▶ _Instructions to follow_: Among the records that follow, set down only the lines from the one containing "280 494 403)" to the one containing "295 626 333)", both included, exactly.

▶ _Data for processing_:

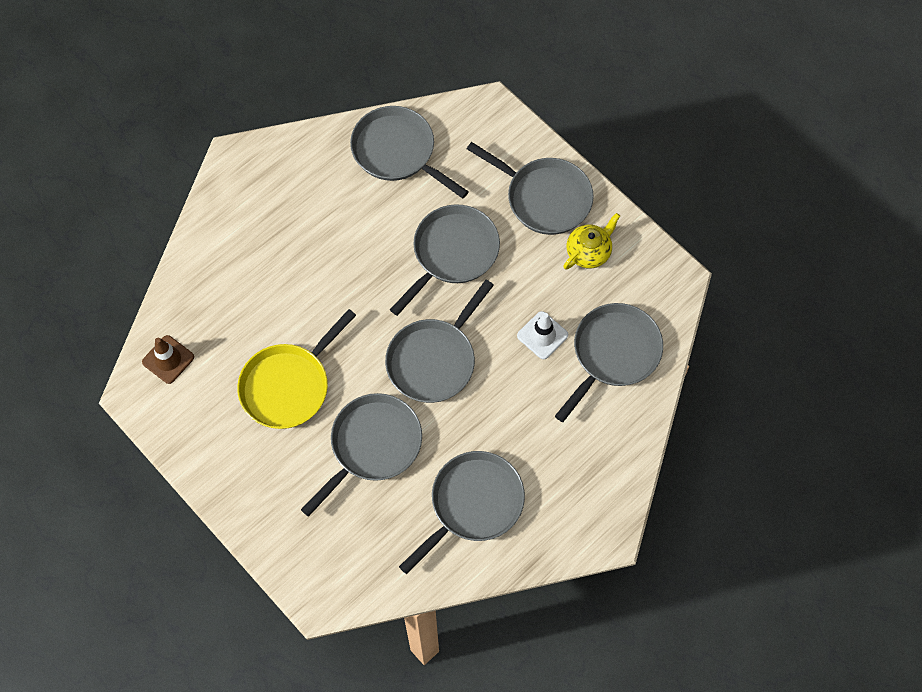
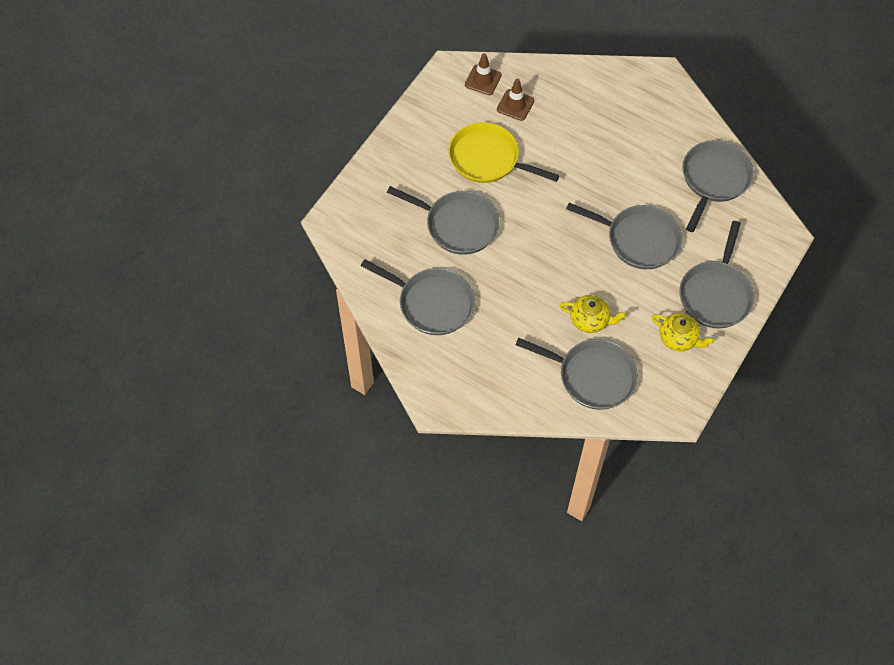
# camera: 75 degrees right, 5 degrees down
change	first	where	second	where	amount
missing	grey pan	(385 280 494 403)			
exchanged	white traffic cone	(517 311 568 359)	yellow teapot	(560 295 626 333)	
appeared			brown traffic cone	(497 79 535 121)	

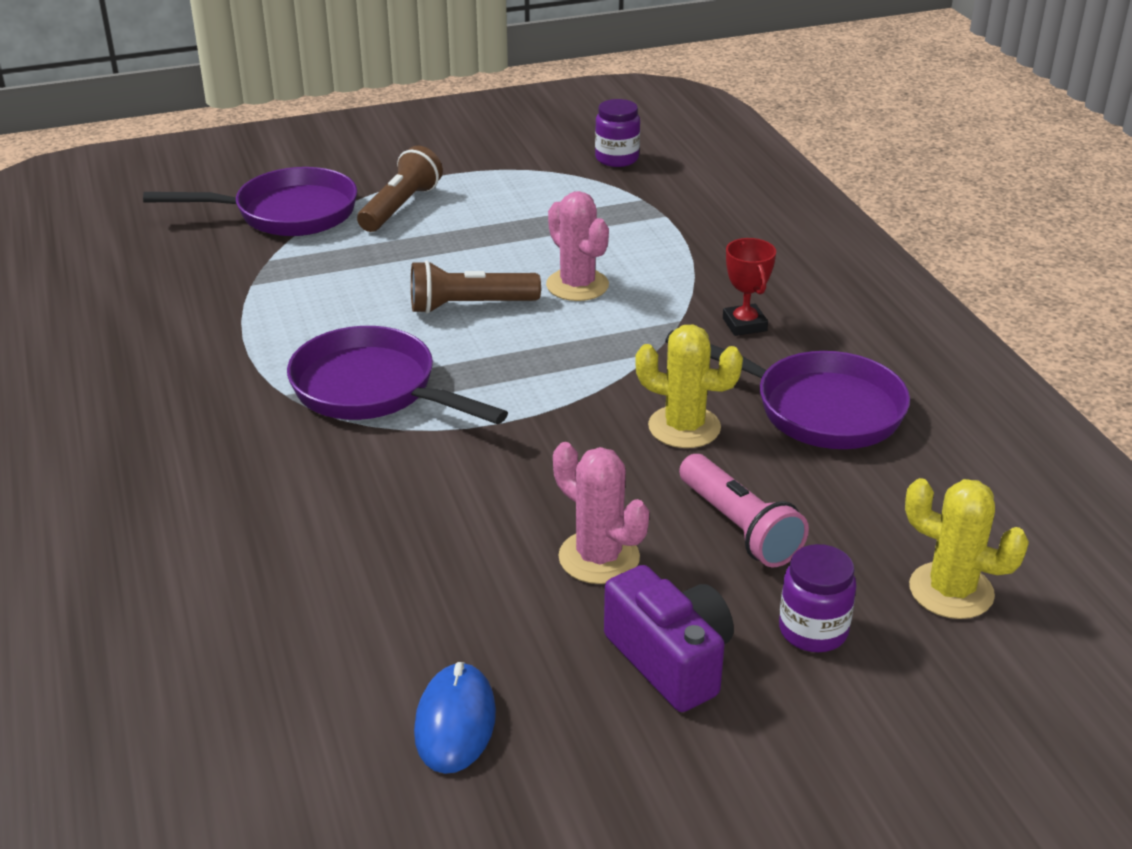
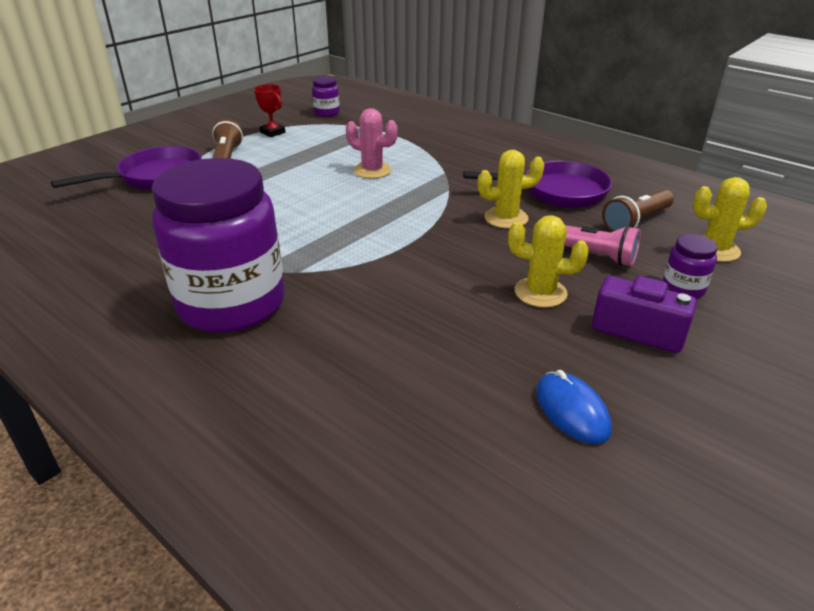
# camera: 30 degrees left, 0 degrees up
change	first	where	second	where	amount
missing	purple pan	(287 326 508 424)			
relocated	brown flashlight	(411 260 541 314)		(602 189 674 232)	
colour	pink cactus	(553 442 650 584)	yellow cactus	(508 215 589 308)	
relocated	red trophy	(723 238 776 336)		(254 84 285 137)	
appeared			purple jar	(152 158 285 333)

▶ _Solved exercise_:
missing	grey pan	(385 280 494 403)			
exchanged	white traffic cone	(517 311 568 359)	yellow teapot	(560 295 626 333)	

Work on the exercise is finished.